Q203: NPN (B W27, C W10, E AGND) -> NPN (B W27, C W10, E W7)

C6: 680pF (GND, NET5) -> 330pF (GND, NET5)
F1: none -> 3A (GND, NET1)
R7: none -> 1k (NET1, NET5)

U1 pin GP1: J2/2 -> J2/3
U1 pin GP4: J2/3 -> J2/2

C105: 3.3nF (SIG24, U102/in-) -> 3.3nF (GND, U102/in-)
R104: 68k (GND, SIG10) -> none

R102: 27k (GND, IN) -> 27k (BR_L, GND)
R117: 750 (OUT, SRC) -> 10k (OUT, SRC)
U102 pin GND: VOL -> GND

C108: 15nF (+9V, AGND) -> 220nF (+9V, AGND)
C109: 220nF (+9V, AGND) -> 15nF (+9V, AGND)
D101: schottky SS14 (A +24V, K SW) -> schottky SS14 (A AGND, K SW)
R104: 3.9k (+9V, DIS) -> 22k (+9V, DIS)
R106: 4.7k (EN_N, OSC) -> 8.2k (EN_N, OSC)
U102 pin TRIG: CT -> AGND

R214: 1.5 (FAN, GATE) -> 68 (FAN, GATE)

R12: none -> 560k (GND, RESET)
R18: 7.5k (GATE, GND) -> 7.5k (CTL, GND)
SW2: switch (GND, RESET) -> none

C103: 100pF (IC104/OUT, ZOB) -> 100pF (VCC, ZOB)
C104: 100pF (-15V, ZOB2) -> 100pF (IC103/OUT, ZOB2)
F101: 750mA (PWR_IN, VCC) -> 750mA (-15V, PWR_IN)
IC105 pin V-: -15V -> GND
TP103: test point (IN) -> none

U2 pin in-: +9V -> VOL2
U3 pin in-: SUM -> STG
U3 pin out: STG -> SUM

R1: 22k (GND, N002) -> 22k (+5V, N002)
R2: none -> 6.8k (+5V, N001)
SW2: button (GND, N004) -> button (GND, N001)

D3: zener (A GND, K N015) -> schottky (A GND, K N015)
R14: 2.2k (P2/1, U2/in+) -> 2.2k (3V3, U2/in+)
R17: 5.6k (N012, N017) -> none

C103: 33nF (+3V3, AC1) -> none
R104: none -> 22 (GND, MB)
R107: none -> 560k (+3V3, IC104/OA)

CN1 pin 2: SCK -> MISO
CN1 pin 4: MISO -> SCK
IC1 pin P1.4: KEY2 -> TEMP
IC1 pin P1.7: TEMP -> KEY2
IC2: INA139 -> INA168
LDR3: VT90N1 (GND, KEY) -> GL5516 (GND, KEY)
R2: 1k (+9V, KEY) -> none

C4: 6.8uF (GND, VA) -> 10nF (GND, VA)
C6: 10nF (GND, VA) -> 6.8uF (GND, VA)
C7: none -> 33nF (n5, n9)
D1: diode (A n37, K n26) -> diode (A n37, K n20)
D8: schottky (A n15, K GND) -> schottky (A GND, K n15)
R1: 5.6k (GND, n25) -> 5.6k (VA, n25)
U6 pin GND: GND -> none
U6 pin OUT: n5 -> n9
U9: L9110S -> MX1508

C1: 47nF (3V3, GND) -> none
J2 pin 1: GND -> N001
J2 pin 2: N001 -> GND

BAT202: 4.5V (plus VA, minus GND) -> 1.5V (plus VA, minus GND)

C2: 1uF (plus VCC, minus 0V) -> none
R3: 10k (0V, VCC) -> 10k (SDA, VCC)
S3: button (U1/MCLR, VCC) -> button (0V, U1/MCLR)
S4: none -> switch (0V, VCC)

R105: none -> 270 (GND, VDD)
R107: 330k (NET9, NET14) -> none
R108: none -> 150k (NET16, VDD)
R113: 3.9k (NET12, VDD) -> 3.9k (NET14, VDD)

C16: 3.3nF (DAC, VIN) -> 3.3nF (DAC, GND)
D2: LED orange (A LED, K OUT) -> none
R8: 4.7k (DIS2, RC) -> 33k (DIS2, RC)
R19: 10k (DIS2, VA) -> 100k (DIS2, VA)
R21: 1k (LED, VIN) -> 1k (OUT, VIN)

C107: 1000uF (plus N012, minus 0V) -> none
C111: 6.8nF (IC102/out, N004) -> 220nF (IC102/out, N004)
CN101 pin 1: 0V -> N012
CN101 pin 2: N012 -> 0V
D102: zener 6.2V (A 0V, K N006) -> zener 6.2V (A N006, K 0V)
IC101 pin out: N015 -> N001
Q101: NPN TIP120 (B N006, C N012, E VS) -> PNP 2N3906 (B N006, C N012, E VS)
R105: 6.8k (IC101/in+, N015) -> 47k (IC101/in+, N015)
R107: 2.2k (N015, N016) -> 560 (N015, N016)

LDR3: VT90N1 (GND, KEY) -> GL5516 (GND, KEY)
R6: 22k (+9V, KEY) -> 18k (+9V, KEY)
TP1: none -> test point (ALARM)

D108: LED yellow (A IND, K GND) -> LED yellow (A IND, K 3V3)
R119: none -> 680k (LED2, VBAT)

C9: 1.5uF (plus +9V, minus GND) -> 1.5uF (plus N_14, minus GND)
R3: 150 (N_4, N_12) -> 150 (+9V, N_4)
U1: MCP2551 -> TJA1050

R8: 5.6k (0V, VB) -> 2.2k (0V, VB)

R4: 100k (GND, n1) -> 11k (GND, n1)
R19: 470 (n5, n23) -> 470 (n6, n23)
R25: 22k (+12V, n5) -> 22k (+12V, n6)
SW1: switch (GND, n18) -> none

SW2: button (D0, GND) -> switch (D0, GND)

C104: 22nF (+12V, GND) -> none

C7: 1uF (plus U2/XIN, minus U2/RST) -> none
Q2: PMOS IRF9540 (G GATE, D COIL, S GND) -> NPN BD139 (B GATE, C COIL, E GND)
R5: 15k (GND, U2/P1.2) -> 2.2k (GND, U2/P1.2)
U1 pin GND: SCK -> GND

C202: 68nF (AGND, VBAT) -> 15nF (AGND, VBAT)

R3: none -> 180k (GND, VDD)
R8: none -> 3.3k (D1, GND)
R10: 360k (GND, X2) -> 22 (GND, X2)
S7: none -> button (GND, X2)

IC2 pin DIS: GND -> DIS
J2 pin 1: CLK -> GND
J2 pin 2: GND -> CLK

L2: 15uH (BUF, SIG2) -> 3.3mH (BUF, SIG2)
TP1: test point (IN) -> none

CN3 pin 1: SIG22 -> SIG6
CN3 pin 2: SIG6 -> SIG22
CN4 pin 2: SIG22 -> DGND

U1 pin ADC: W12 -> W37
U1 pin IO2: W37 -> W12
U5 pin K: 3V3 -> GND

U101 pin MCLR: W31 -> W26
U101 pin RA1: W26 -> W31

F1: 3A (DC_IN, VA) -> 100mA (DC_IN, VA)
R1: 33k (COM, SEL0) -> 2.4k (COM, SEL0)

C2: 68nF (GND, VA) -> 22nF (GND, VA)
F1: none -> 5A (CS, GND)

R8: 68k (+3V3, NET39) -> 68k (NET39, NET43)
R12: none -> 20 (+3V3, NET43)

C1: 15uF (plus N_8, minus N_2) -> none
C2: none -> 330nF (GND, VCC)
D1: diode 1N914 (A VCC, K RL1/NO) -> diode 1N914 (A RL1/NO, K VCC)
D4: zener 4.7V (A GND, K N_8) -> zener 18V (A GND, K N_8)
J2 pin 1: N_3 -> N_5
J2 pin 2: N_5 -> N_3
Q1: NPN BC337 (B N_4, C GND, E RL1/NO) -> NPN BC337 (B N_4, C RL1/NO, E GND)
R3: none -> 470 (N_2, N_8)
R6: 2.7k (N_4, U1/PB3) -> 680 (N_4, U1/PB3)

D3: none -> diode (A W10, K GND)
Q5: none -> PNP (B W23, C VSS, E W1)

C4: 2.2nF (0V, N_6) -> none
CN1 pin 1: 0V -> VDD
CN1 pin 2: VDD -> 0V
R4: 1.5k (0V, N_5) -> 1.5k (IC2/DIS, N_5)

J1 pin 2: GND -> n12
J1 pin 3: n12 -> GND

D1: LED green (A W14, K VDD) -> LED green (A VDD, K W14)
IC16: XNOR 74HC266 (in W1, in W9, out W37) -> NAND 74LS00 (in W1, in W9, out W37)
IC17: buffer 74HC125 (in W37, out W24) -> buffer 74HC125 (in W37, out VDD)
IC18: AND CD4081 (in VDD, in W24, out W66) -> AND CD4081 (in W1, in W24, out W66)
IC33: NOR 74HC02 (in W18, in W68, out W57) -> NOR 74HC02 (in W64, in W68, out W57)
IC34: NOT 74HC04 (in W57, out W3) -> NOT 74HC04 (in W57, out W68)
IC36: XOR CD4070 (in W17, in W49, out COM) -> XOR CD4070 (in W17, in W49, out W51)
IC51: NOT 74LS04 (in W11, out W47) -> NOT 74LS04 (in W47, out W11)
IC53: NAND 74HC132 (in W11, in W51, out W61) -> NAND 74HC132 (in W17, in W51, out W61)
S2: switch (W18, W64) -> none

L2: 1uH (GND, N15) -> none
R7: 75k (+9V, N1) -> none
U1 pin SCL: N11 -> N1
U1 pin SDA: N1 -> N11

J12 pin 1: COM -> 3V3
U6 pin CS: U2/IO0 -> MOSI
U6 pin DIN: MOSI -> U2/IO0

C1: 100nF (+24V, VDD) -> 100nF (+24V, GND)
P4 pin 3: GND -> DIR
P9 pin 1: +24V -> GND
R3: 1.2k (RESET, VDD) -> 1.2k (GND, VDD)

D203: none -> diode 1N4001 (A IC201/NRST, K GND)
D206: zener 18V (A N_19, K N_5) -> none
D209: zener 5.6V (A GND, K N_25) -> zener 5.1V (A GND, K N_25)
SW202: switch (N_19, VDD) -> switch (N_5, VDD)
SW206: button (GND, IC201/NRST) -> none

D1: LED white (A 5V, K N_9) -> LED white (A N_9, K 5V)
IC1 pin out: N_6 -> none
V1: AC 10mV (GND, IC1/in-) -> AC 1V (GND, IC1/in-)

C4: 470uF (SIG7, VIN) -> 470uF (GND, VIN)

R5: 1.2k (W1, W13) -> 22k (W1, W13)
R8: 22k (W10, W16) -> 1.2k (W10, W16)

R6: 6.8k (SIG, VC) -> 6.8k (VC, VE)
.....
_Required action:_ Would you please copy exactly the part of the entries above that begins at the line containing "R107: 330k (NET9, NET14) -> none" and ends at the line containing "R6: 22k (+9V, KEY) -> 18k (+9V, KEY)", both lines included?

_Response to this exercise:_
R107: 330k (NET9, NET14) -> none
R108: none -> 150k (NET16, VDD)
R113: 3.9k (NET12, VDD) -> 3.9k (NET14, VDD)

C16: 3.3nF (DAC, VIN) -> 3.3nF (DAC, GND)
D2: LED orange (A LED, K OUT) -> none
R8: 4.7k (DIS2, RC) -> 33k (DIS2, RC)
R19: 10k (DIS2, VA) -> 100k (DIS2, VA)
R21: 1k (LED, VIN) -> 1k (OUT, VIN)

C107: 1000uF (plus N012, minus 0V) -> none
C111: 6.8nF (IC102/out, N004) -> 220nF (IC102/out, N004)
CN101 pin 1: 0V -> N012
CN101 pin 2: N012 -> 0V
D102: zener 6.2V (A 0V, K N006) -> zener 6.2V (A N006, K 0V)
IC101 pin out: N015 -> N001
Q101: NPN TIP120 (B N006, C N012, E VS) -> PNP 2N3906 (B N006, C N012, E VS)
R105: 6.8k (IC101/in+, N015) -> 47k (IC101/in+, N015)
R107: 2.2k (N015, N016) -> 560 (N015, N016)

LDR3: VT90N1 (GND, KEY) -> GL5516 (GND, KEY)
R6: 22k (+9V, KEY) -> 18k (+9V, KEY)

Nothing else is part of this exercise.